THE TASK: Transcribe the full listing below exactly.

DATA:

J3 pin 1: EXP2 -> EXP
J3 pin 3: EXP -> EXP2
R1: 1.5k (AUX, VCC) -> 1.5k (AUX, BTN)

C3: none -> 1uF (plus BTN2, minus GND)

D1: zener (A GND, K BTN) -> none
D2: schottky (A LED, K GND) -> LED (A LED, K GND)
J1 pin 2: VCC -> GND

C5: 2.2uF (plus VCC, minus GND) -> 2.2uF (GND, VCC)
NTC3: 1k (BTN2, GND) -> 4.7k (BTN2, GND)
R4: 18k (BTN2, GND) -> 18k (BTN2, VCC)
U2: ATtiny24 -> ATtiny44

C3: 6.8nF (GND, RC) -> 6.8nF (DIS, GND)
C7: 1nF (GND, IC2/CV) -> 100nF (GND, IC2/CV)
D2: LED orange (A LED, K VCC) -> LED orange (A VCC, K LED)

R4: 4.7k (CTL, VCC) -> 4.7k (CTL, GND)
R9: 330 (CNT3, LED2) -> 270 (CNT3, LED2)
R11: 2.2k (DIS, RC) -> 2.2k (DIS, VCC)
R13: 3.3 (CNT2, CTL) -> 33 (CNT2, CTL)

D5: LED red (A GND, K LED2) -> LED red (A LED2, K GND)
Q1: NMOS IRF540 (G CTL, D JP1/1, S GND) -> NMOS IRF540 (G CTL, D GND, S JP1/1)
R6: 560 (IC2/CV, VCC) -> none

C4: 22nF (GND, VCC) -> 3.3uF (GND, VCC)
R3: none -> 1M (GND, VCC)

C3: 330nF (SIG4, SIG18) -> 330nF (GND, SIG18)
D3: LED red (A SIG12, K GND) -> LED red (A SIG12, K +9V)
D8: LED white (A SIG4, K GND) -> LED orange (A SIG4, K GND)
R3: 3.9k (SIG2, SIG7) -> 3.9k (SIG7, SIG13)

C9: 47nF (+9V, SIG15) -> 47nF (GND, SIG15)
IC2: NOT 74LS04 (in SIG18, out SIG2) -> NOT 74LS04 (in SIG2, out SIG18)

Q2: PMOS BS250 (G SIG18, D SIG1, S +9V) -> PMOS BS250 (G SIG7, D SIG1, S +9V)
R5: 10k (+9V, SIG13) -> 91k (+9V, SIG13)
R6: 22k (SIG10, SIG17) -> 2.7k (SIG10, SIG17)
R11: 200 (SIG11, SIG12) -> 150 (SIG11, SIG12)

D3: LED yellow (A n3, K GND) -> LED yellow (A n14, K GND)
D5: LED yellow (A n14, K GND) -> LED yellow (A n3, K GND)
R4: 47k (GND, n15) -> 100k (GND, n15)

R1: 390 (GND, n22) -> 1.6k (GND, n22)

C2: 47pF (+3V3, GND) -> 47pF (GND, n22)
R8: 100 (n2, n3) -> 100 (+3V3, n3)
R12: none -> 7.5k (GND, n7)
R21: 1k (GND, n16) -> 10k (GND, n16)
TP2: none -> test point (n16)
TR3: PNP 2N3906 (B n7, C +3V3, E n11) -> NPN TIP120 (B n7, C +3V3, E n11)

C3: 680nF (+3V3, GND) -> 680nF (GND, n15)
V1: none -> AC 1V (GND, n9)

ANSWER SECTION:
J3 pin 1: EXP2 -> EXP
J3 pin 3: EXP -> EXP2
R1: 1.5k (AUX, VCC) -> 1.5k (AUX, BTN)

C3: none -> 1uF (plus BTN2, minus GND)

D1: zener (A GND, K BTN) -> none
D2: schottky (A LED, K GND) -> LED (A LED, K GND)
J1 pin 2: VCC -> GND

C5: 2.2uF (plus VCC, minus GND) -> 2.2uF (GND, VCC)
NTC3: 1k (BTN2, GND) -> 4.7k (BTN2, GND)
R4: 18k (BTN2, GND) -> 18k (BTN2, VCC)
U2: ATtiny24 -> ATtiny44

C3: 6.8nF (GND, RC) -> 6.8nF (DIS, GND)
C7: 1nF (GND, IC2/CV) -> 100nF (GND, IC2/CV)
D2: LED orange (A LED, K VCC) -> LED orange (A VCC, K LED)

R4: 4.7k (CTL, VCC) -> 4.7k (CTL, GND)
R9: 330 (CNT3, LED2) -> 270 (CNT3, LED2)
R11: 2.2k (DIS, RC) -> 2.2k (DIS, VCC)
R13: 3.3 (CNT2, CTL) -> 33 (CNT2, CTL)

D5: LED red (A GND, K LED2) -> LED red (A LED2, K GND)
Q1: NMOS IRF540 (G CTL, D JP1/1, S GND) -> NMOS IRF540 (G CTL, D GND, S JP1/1)
R6: 560 (IC2/CV, VCC) -> none

C4: 22nF (GND, VCC) -> 3.3uF (GND, VCC)
R3: none -> 1M (GND, VCC)

C3: 330nF (SIG4, SIG18) -> 330nF (GND, SIG18)
D3: LED red (A SIG12, K GND) -> LED red (A SIG12, K +9V)
D8: LED white (A SIG4, K GND) -> LED orange (A SIG4, K GND)
R3: 3.9k (SIG2, SIG7) -> 3.9k (SIG7, SIG13)

C9: 47nF (+9V, SIG15) -> 47nF (GND, SIG15)
IC2: NOT 74LS04 (in SIG18, out SIG2) -> NOT 74LS04 (in SIG2, out SIG18)

Q2: PMOS BS250 (G SIG18, D SIG1, S +9V) -> PMOS BS250 (G SIG7, D SIG1, S +9V)
R5: 10k (+9V, SIG13) -> 91k (+9V, SIG13)
R6: 22k (SIG10, SIG17) -> 2.7k (SIG10, SIG17)
R11: 200 (SIG11, SIG12) -> 150 (SIG11, SIG12)

D3: LED yellow (A n3, K GND) -> LED yellow (A n14, K GND)
D5: LED yellow (A n14, K GND) -> LED yellow (A n3, K GND)
R4: 47k (GND, n15) -> 100k (GND, n15)

R1: 390 (GND, n22) -> 1.6k (GND, n22)

C2: 47pF (+3V3, GND) -> 47pF (GND, n22)
R8: 100 (n2, n3) -> 100 (+3V3, n3)
R12: none -> 7.5k (GND, n7)
R21: 1k (GND, n16) -> 10k (GND, n16)
TP2: none -> test point (n16)
TR3: PNP 2N3906 (B n7, C +3V3, E n11) -> NPN TIP120 (B n7, C +3V3, E n11)

C3: 680nF (+3V3, GND) -> 680nF (GND, n15)
V1: none -> AC 1V (GND, n9)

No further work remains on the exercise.